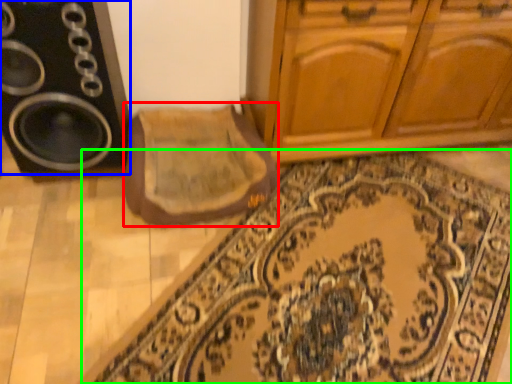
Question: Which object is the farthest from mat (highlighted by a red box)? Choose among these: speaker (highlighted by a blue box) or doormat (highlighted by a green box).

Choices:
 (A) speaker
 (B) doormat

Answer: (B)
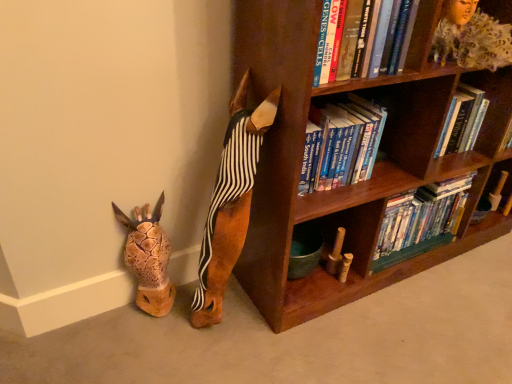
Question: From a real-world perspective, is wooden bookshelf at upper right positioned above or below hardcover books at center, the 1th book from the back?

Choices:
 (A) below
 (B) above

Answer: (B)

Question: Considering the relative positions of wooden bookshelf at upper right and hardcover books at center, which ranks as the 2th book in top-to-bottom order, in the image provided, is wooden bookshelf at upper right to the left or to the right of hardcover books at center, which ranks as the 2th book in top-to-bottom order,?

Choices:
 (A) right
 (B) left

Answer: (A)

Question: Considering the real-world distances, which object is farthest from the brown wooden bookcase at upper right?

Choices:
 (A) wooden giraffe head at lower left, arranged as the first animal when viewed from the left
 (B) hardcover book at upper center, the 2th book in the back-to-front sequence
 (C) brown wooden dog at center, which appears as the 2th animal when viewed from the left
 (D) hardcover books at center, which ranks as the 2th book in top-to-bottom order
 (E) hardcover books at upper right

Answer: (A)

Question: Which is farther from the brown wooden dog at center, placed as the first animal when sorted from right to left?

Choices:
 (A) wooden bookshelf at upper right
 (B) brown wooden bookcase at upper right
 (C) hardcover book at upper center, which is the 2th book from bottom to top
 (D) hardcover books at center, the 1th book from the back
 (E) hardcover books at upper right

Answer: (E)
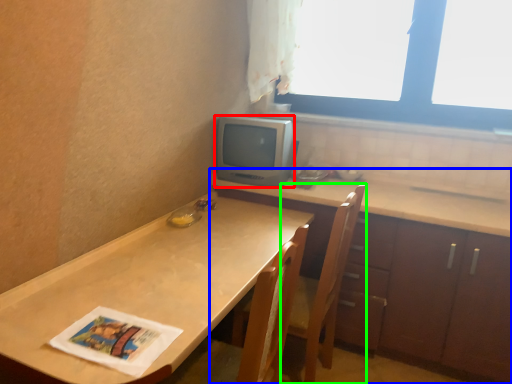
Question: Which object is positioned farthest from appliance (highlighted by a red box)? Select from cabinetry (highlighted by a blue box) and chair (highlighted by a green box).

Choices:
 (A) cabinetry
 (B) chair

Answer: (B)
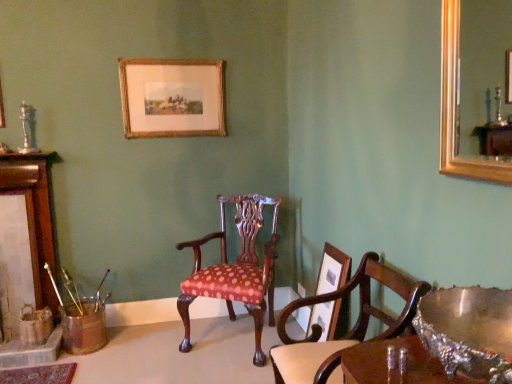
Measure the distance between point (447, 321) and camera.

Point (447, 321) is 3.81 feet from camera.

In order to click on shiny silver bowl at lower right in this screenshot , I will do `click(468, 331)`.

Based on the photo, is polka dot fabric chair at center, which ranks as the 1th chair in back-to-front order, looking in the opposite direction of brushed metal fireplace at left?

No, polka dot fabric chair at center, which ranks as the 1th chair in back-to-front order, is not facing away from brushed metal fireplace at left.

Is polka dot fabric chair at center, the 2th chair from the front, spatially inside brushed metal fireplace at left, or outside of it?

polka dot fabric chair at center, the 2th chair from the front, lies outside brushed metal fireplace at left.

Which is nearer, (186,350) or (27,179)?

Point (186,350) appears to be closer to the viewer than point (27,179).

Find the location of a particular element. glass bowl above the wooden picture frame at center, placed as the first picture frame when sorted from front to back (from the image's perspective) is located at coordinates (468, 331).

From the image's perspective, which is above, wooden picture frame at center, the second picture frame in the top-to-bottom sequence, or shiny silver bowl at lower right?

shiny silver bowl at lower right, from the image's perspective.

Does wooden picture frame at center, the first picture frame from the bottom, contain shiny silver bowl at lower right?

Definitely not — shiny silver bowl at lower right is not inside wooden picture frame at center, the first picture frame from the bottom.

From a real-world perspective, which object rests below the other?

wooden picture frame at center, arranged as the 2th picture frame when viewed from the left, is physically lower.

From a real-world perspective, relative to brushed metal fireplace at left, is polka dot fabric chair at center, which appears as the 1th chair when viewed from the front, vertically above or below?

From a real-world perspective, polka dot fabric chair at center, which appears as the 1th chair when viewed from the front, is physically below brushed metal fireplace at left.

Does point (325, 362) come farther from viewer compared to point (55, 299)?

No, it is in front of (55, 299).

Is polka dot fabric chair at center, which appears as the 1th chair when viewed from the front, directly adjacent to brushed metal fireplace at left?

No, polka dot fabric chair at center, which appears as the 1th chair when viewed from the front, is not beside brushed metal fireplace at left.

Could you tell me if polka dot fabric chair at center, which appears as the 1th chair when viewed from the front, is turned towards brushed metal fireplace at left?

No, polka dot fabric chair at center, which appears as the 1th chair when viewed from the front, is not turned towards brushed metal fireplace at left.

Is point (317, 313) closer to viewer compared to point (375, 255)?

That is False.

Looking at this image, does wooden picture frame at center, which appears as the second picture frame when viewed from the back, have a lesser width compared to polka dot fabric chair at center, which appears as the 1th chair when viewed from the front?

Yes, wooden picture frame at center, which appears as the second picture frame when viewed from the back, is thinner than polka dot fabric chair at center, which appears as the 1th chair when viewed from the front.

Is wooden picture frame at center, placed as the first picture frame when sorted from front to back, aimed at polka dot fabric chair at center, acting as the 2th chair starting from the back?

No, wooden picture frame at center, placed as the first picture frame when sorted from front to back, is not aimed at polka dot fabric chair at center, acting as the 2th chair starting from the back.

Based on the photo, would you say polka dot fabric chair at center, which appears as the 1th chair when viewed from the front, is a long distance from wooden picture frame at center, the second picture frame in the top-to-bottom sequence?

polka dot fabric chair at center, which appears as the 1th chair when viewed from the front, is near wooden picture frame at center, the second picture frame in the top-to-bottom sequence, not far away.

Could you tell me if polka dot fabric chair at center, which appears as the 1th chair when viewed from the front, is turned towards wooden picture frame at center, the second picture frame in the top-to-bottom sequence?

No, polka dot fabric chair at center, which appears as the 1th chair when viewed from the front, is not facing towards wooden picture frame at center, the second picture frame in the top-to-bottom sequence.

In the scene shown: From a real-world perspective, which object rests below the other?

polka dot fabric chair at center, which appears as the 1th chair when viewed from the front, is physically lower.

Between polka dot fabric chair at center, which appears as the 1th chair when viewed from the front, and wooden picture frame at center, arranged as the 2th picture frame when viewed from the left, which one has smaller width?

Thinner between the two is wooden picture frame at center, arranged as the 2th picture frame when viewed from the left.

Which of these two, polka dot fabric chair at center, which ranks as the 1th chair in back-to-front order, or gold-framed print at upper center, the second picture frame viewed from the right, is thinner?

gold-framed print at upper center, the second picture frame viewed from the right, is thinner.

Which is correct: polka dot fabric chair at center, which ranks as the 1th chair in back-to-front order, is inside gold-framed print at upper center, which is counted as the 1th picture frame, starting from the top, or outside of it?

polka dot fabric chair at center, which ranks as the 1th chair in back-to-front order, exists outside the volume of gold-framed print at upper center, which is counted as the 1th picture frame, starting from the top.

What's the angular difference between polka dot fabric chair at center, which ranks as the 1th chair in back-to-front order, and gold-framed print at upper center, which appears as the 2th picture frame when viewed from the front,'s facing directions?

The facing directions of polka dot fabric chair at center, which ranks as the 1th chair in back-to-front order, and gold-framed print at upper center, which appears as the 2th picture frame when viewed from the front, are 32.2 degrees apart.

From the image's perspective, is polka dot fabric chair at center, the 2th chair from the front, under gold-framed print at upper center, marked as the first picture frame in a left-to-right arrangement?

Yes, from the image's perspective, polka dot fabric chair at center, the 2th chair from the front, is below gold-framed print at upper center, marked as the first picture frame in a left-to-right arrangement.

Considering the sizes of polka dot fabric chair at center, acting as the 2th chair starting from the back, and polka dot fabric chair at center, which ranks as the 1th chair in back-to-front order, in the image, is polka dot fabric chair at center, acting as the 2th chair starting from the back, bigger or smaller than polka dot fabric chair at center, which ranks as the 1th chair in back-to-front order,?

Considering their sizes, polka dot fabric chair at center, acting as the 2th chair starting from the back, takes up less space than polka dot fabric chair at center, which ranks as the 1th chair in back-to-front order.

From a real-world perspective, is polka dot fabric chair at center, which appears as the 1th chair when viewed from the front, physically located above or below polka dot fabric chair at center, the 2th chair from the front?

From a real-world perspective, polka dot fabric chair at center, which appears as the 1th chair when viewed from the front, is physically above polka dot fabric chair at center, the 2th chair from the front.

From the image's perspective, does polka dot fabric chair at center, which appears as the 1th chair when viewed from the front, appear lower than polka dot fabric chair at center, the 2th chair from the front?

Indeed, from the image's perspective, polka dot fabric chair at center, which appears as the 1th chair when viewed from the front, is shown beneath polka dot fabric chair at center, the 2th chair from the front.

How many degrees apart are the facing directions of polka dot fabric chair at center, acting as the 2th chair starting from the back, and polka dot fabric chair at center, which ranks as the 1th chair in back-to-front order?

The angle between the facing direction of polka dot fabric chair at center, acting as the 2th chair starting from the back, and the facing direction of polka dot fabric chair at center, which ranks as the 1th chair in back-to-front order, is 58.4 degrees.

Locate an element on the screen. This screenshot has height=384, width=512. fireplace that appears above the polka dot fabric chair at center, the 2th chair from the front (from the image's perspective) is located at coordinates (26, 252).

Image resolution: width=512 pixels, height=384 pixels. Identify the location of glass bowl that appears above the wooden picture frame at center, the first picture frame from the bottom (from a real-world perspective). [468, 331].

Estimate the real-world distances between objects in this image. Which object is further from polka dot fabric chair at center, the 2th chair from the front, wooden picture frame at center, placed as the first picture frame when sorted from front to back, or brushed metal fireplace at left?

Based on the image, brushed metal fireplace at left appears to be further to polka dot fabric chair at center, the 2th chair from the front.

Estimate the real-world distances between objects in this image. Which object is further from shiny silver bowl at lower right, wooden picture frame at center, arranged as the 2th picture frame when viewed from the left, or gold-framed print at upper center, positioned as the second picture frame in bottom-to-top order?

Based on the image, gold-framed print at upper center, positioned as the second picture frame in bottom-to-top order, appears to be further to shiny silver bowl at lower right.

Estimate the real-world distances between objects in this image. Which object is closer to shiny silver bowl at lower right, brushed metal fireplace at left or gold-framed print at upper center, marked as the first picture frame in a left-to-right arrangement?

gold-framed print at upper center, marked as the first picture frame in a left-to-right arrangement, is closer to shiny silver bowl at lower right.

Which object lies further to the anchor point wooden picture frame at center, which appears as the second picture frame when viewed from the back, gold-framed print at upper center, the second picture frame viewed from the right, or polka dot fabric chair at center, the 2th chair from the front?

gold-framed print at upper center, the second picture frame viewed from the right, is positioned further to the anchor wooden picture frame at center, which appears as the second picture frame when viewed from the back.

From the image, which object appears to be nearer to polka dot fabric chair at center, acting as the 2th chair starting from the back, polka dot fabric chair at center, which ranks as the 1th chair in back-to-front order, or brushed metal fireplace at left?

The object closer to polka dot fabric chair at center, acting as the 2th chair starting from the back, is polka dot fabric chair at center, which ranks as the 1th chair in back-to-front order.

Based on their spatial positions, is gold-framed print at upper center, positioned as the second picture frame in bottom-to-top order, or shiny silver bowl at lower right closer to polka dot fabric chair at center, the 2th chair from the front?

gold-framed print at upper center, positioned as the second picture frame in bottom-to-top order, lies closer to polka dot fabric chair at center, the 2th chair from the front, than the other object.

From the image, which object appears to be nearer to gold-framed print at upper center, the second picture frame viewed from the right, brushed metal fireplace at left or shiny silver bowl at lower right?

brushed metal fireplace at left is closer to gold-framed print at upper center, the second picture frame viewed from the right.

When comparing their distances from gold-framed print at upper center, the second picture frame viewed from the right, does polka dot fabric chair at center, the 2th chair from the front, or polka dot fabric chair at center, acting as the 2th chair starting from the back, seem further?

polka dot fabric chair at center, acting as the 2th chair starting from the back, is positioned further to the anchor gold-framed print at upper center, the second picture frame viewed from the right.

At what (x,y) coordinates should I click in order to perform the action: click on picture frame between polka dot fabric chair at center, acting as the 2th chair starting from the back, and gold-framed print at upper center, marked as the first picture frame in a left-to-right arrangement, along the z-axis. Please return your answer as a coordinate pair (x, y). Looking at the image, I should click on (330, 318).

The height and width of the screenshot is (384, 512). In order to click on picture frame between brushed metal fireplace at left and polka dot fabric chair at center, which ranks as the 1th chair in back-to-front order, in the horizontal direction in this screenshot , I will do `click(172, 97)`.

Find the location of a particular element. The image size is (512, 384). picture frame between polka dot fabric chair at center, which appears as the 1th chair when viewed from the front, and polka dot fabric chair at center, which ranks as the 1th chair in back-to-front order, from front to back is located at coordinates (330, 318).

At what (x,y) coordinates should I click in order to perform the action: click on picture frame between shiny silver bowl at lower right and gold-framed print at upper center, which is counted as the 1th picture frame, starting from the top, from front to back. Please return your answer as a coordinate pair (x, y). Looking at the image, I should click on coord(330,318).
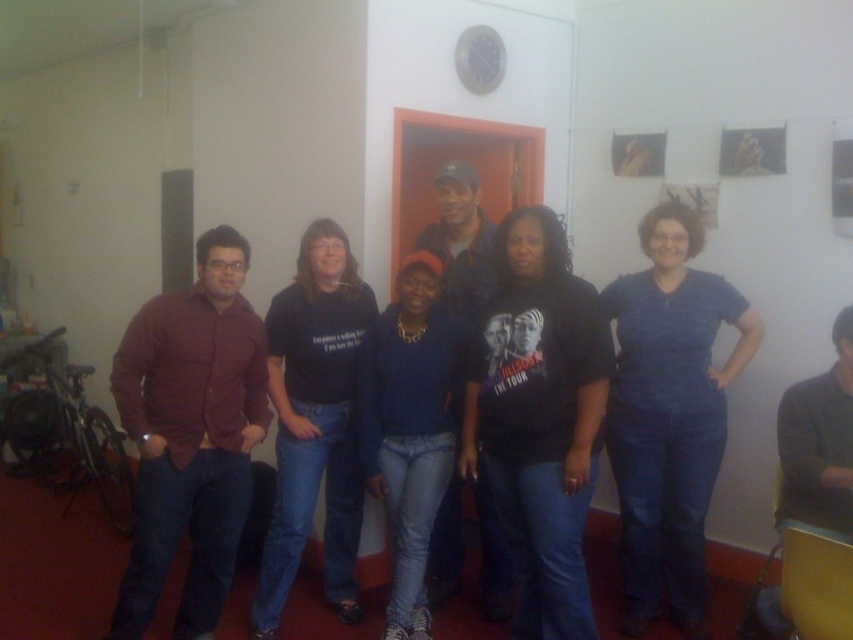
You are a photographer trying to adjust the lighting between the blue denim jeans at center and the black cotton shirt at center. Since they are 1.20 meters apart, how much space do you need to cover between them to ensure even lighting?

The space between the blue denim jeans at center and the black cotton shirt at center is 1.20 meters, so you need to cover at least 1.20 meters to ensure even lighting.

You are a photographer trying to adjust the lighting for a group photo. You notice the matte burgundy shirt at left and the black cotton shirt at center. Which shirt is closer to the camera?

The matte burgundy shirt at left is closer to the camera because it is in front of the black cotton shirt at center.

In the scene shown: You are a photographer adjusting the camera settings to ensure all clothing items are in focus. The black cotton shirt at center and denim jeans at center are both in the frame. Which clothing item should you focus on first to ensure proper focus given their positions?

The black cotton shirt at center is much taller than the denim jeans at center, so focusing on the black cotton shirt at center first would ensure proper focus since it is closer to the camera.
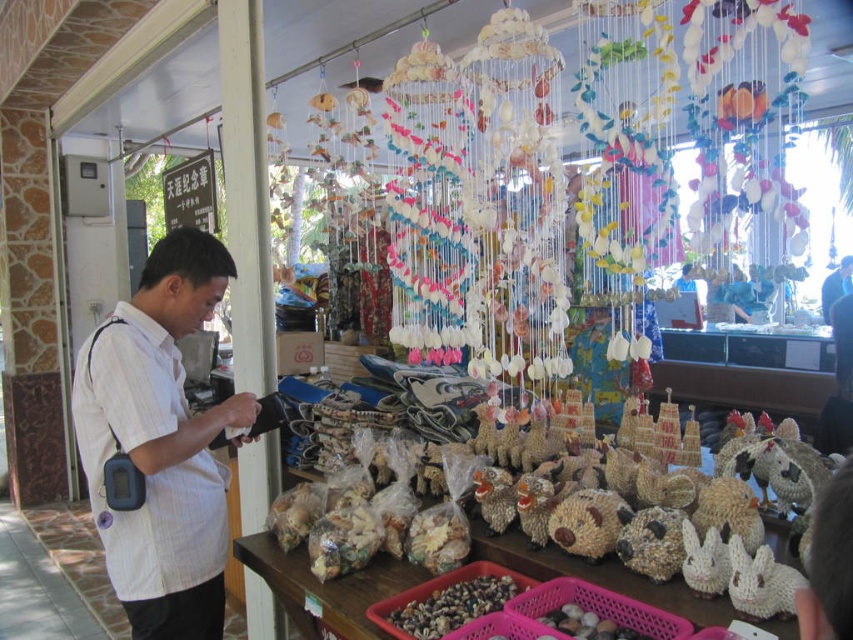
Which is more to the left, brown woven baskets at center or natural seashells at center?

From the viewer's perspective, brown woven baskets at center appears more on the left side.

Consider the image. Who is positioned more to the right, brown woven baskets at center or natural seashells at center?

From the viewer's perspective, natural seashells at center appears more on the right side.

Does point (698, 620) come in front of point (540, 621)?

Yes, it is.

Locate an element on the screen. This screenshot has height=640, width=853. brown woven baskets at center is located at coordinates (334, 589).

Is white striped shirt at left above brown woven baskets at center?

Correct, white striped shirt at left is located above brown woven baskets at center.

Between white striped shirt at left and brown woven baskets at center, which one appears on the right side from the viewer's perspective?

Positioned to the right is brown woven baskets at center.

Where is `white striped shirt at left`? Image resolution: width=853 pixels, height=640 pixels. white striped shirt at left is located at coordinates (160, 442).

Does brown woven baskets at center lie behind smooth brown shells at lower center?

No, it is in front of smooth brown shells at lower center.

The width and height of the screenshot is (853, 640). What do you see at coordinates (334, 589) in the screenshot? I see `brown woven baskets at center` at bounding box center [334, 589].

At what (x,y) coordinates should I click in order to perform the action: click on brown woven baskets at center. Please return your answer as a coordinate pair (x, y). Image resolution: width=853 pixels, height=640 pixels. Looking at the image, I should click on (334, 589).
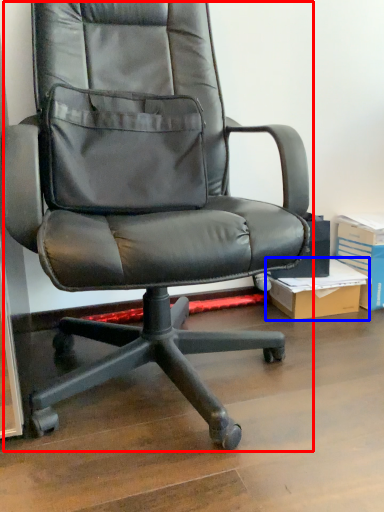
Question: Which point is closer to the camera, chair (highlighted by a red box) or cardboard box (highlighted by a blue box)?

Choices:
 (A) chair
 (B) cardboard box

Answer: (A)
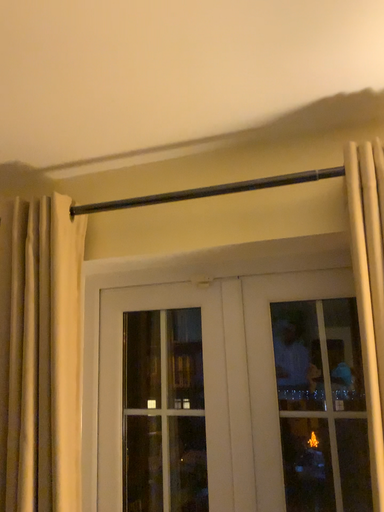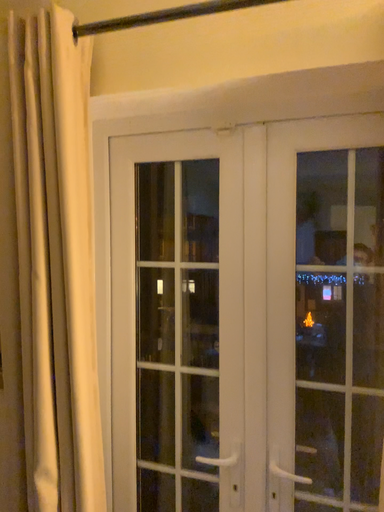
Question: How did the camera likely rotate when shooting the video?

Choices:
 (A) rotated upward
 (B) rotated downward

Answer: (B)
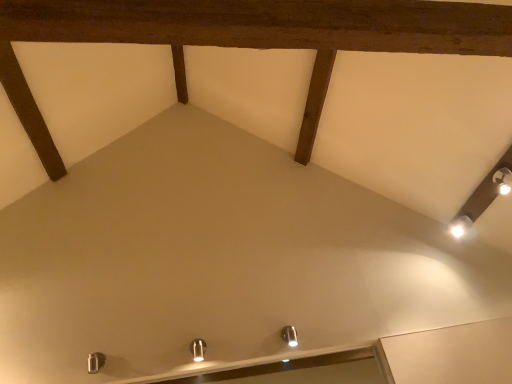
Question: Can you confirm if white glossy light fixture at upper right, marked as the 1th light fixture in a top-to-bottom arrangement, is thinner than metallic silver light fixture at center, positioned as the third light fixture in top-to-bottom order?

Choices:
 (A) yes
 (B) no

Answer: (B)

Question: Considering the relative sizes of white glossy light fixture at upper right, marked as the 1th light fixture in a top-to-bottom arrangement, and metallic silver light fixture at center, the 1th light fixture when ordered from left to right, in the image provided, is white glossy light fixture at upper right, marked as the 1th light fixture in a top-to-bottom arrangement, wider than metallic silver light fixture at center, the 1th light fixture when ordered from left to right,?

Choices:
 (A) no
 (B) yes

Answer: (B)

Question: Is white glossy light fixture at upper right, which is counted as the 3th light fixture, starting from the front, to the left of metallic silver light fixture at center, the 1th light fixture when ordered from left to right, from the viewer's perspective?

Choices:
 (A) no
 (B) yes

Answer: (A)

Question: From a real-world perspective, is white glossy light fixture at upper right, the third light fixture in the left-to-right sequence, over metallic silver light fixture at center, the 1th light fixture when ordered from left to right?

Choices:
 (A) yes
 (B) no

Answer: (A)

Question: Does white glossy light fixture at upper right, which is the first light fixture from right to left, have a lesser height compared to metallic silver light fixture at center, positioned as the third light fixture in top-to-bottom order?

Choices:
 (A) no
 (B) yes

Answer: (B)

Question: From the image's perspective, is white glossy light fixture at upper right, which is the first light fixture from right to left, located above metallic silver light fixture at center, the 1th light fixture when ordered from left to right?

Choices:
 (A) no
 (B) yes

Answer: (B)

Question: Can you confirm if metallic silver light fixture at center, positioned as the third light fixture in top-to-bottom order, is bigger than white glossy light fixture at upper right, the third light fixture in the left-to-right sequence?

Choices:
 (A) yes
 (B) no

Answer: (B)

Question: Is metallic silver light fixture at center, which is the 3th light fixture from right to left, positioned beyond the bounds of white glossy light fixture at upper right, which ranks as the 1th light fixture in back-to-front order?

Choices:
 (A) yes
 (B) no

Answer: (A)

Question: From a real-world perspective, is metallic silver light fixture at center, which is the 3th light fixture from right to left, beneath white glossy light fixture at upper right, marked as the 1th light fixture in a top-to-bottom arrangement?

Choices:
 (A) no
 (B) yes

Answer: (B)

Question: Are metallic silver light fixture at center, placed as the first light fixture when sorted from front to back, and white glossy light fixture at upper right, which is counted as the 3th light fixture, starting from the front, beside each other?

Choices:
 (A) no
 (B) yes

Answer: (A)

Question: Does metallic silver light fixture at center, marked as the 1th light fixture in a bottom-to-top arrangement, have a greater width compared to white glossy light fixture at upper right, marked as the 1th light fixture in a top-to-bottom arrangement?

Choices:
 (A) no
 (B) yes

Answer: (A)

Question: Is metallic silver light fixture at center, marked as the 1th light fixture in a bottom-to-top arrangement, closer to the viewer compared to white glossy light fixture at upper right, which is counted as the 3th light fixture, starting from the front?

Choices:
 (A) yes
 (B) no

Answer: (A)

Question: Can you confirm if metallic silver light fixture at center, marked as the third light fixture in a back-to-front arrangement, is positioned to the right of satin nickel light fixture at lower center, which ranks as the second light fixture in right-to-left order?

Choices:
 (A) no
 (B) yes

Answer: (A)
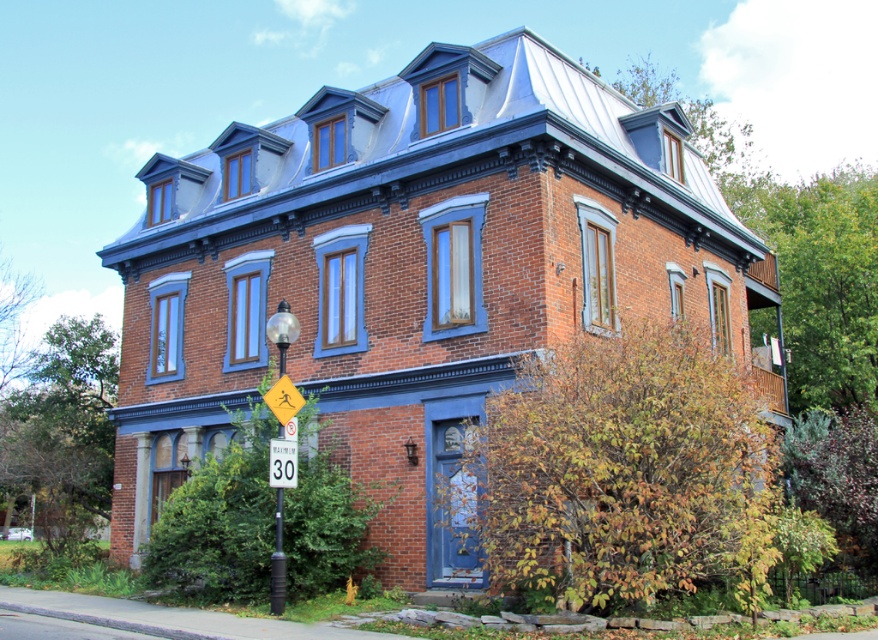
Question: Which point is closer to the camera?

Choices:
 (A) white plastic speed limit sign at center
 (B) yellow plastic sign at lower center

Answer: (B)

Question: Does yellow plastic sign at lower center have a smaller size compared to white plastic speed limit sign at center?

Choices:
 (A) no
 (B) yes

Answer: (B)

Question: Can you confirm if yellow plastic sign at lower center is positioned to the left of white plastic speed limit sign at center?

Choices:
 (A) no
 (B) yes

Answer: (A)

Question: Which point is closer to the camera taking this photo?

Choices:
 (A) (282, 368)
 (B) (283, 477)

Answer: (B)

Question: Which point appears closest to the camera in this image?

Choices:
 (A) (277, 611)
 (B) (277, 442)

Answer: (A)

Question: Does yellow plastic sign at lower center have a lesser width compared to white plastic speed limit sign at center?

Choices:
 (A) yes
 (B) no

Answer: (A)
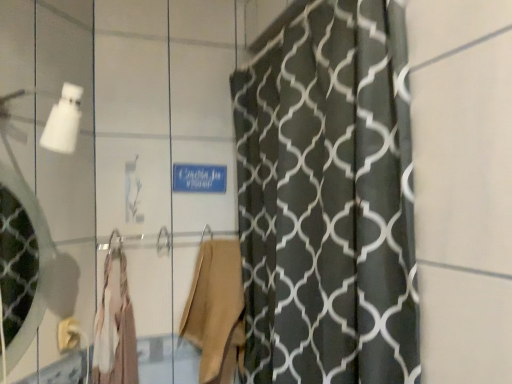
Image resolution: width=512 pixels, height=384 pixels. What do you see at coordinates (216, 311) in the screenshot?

# TASK DESCRIPTION
Select each line above that contains the word "space".

# RESPONSE TO THE EXERCISE
Considering their sizes, polka dot fabric chair at center, acting as the 2th chair starting from the back, takes up less space than polka dot fabric chair at center, which ranks as the 1th chair in back-to-front order.
You are a photographer trying to adjust the lighting between the blue denim jeans at center and the black cotton shirt at center. Since they are 1.20 meters apart, how much space do you need to cover between them to ensure even lighting?
The space between the blue denim jeans at center and the black cotton shirt at center is 1.20 meters, so you need to cover at least 1.20 meters to ensure even lighting.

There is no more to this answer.